• **Input data**:
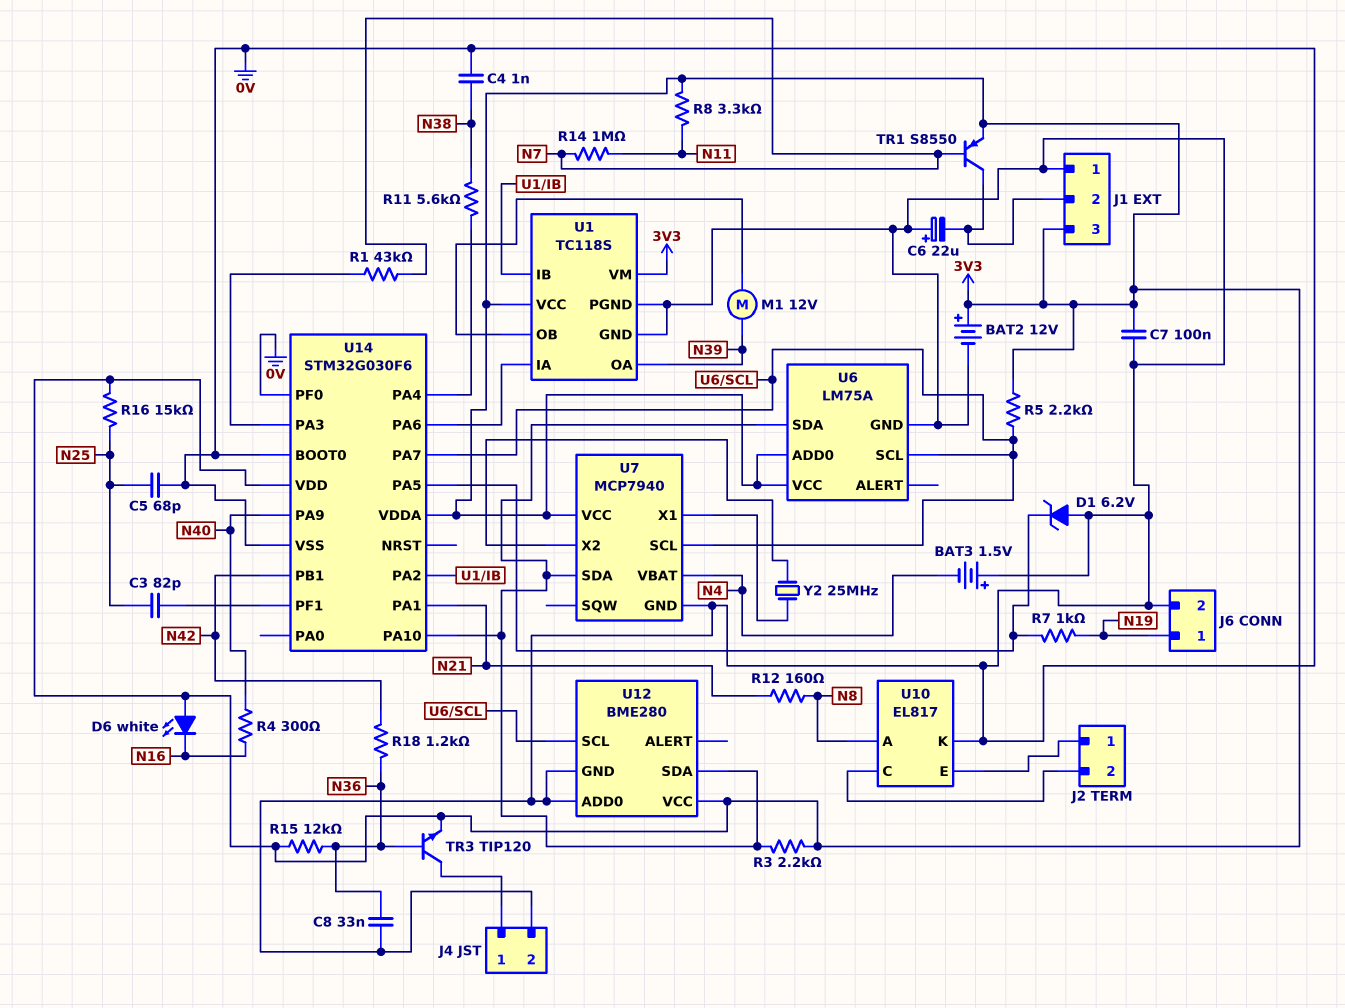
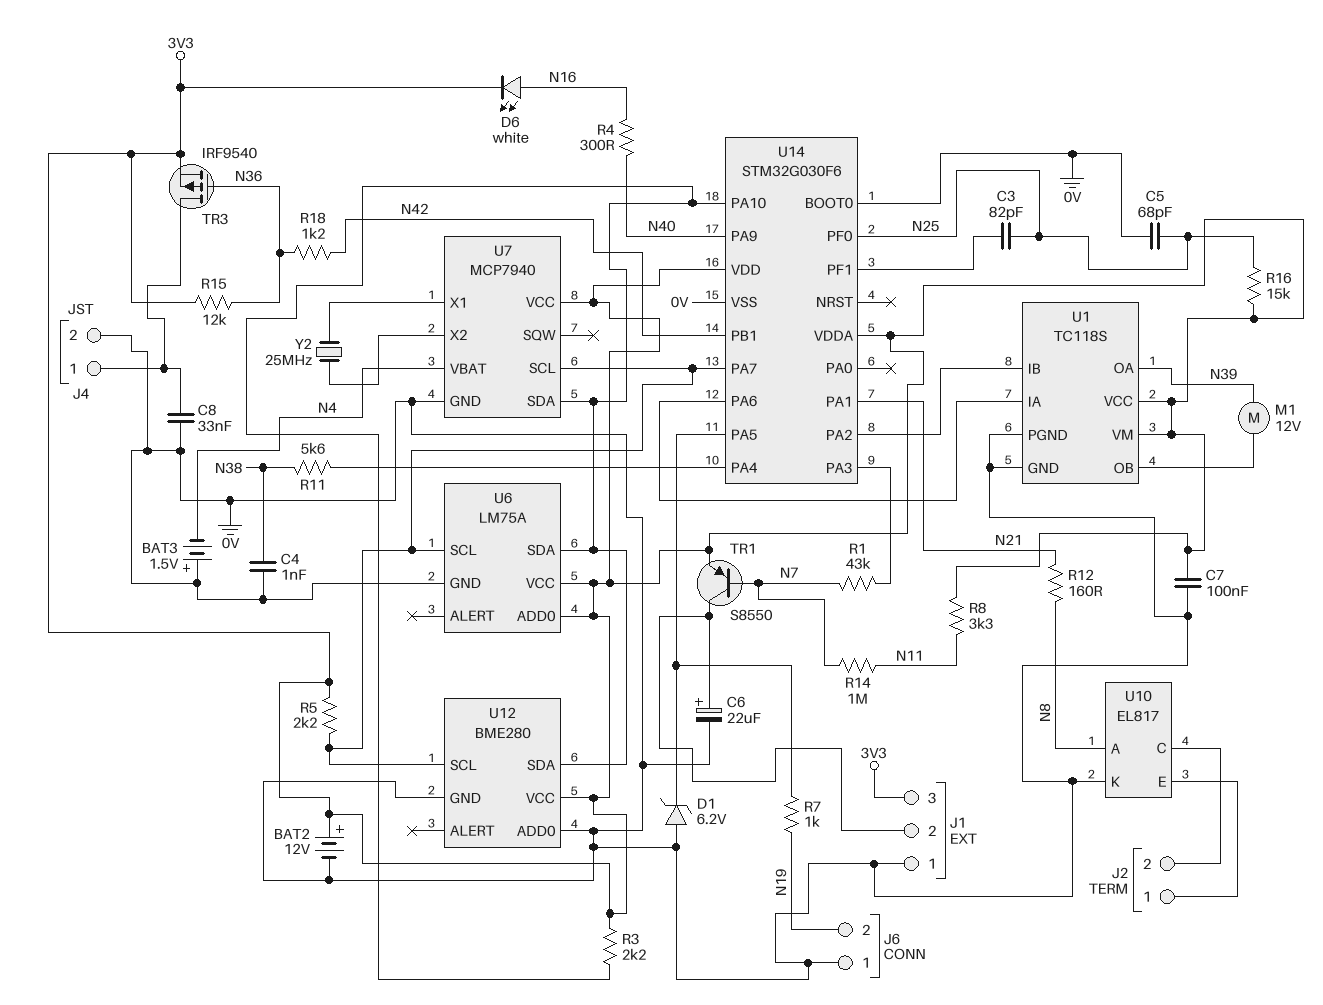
C6: 22uF (plus 0V, minus J1/2) -> 22uF (plus J1/2, minus 0V)
C8: 33nF (0V, N36) -> 33nF (0V, J4/1)
D6: LED white (A 3V3, K N16) -> LED white (A N16, K 3V3)
J6 pin 1: N19 -> 0V
J6 pin 2: 0V -> N19
TR3: NPN TIP120 (B N36, C J4/1, E 3V3) -> PMOS IRF9540 (G N36, D J4/1, S 3V3)
U14 pin PF0: 0V -> N25

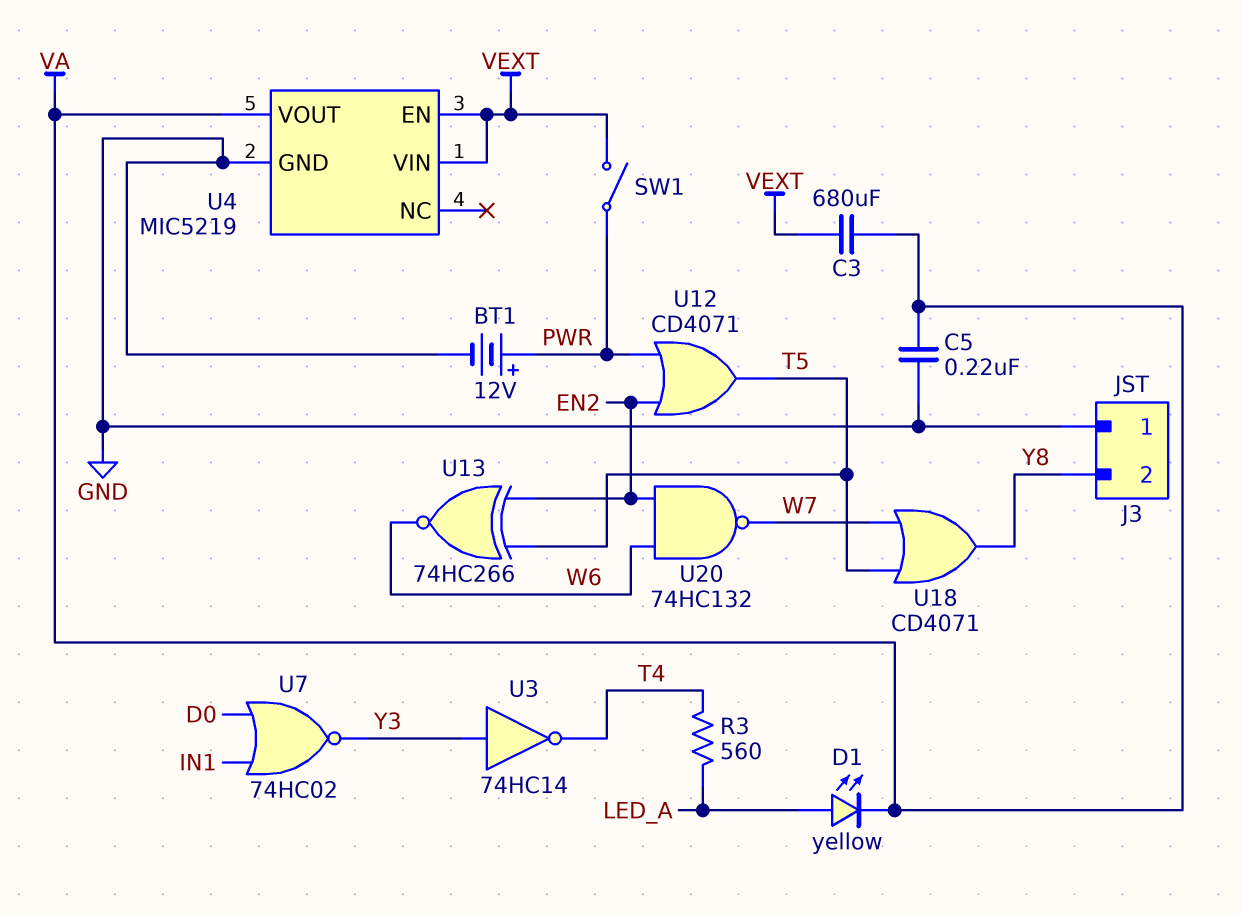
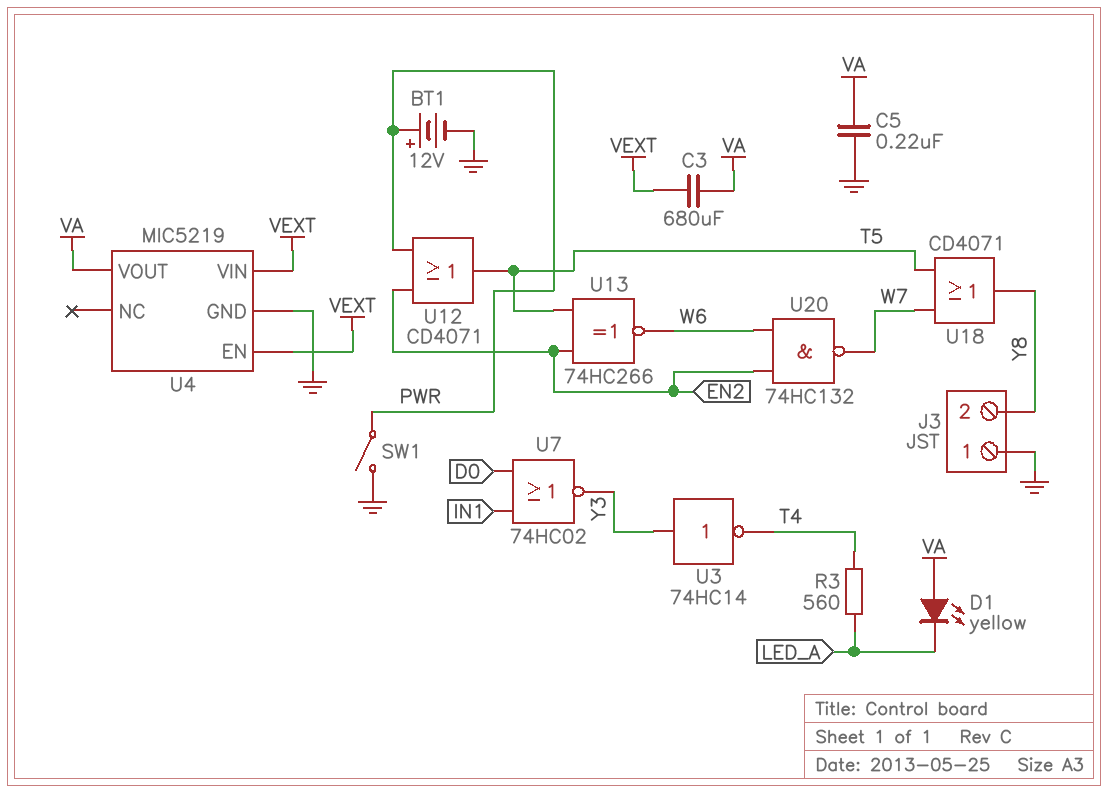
D1: LED yellow (A LED_A, K VA) -> LED yellow (A VA, K LED_A)
SW1: switch (PWR, VEXT) -> switch (GND, PWR)

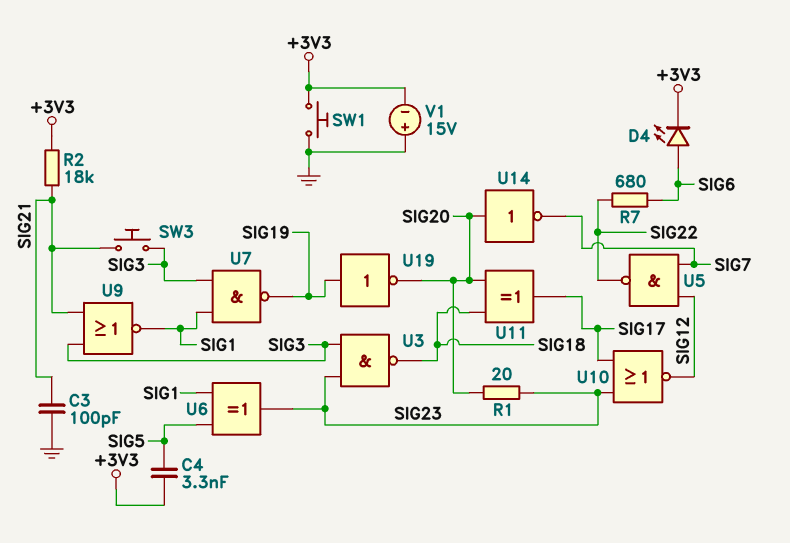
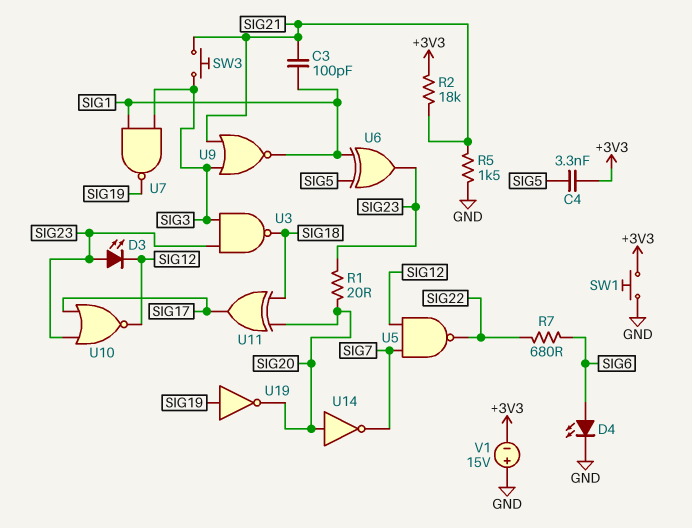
C3: 100pF (GND, SIG21) -> 100pF (SIG1, SIG21)
D3: none -> LED (A SIG23, K SIG12)
D4: LED (A SIG6, K +3V3) -> LED (A SIG6, K GND)
R5: none -> 1.5k (GND, SIG21)

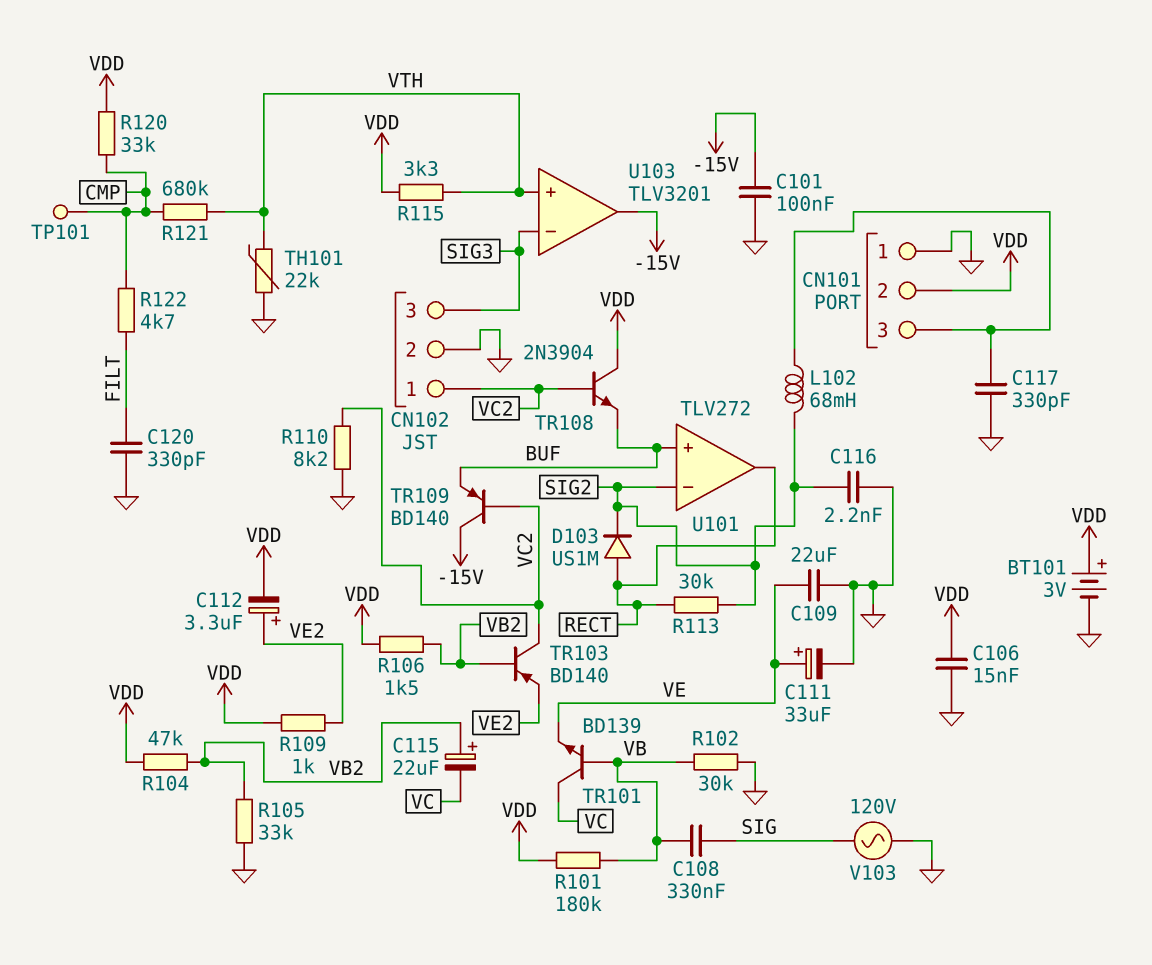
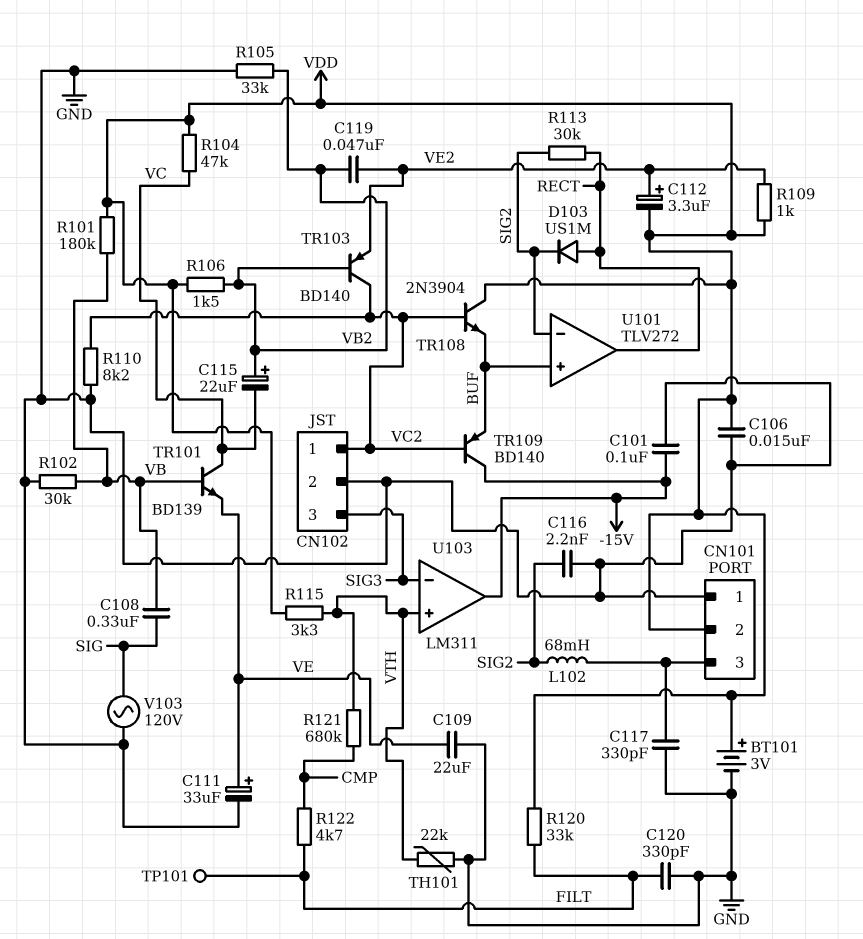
C119: none -> 47nF (VB2, VE2)
R104: 47k (VB2, VDD) -> 47k (VC, VDD)
R120: 33k (CMP, VDD) -> 33k (FILT, VDD)
TP101: test point (CMP) -> test point (FILT)
U103: TLV3201 -> LM311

• **Exercise objective**:
Begin at the first line of the entries above and return each line exactly, stopping after the line that contains "J6 pin 2: 0V -> N19". Pictures do not belong in the copy.

• **Output of the task**:
C6: 22uF (plus 0V, minus J1/2) -> 22uF (plus J1/2, minus 0V)
C8: 33nF (0V, N36) -> 33nF (0V, J4/1)
D6: LED white (A 3V3, K N16) -> LED white (A N16, K 3V3)
J6 pin 1: N19 -> 0V
J6 pin 2: 0V -> N19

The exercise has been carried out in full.